Assigned task> Every entry should be reproduced precisely, with each picture left out.
### Provided data ###
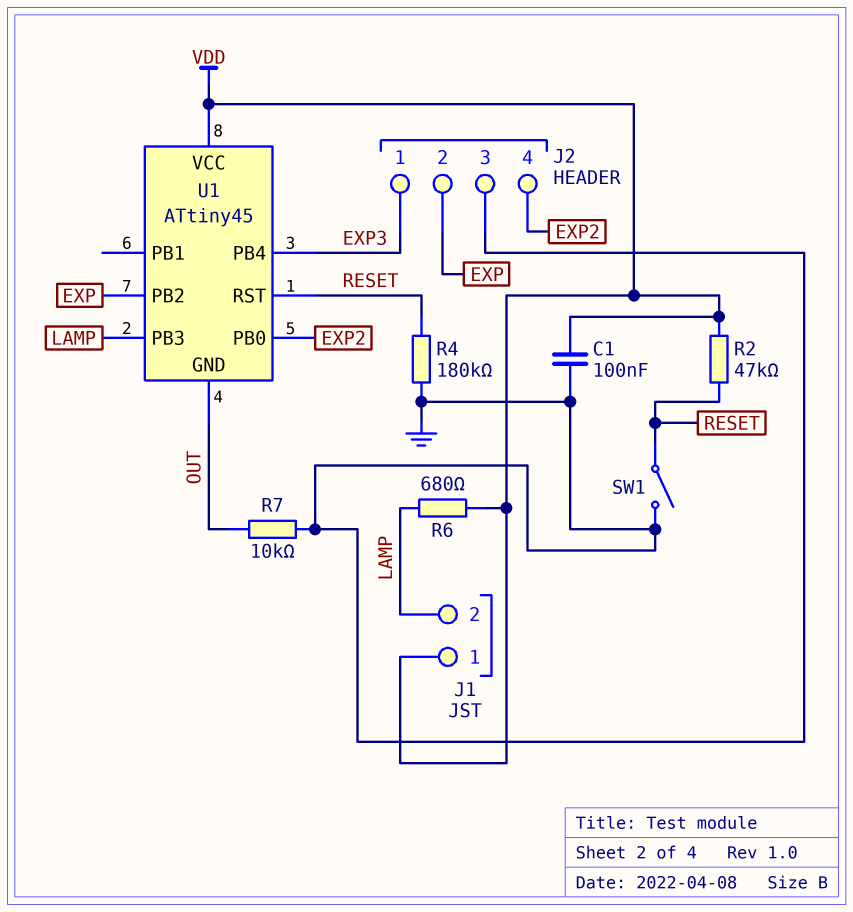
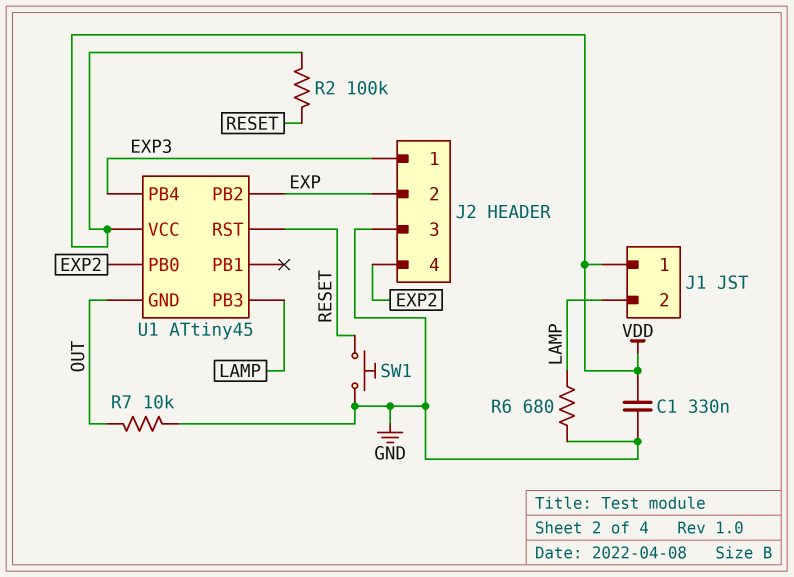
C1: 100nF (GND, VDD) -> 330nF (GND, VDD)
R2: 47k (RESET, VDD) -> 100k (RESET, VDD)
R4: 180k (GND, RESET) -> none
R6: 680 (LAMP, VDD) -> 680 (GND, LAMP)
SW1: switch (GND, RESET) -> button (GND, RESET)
###
Result>
C1: 100nF (GND, VDD) -> 330nF (GND, VDD)
R2: 47k (RESET, VDD) -> 100k (RESET, VDD)
R4: 180k (GND, RESET) -> none
R6: 680 (LAMP, VDD) -> 680 (GND, LAMP)
SW1: switch (GND, RESET) -> button (GND, RESET)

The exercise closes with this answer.